● Exercise details: Return every line of the data below exactly, but do not include the images.

● Information provided:

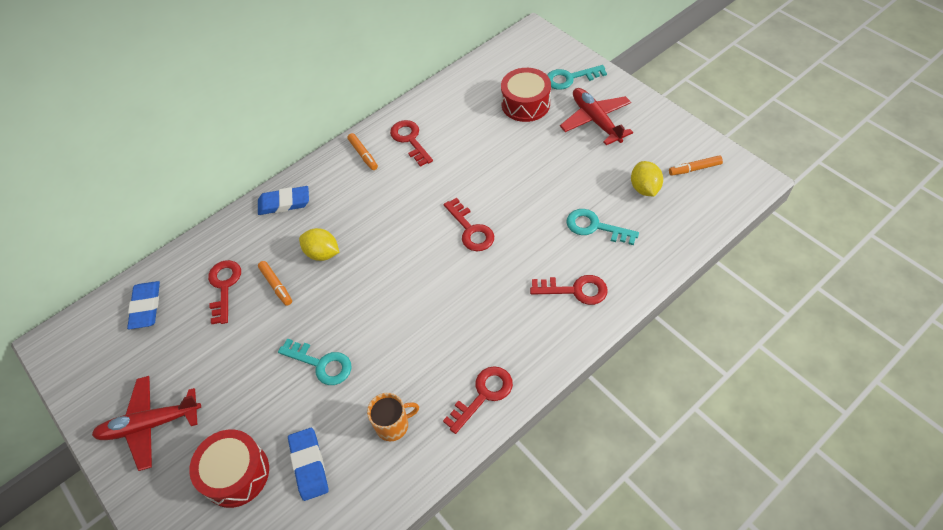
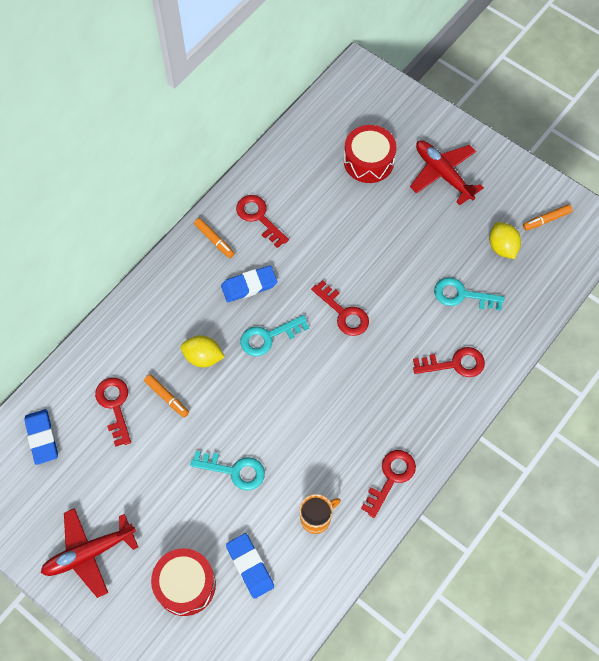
camera: 15 degrees left, 10 degrees up
(284, 203) = (147, 306): blue eraser -> blue eraser (249, 285)
(570, 78) = (408, 125): turquoise key -> turquoise key (268, 337)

● Response to the exercise:
camera: 15 degrees left, 10 degrees up
(284, 203) = (147, 306): blue eraser -> blue eraser (249, 285)
(570, 78) = (408, 125): turquoise key -> turquoise key (268, 337)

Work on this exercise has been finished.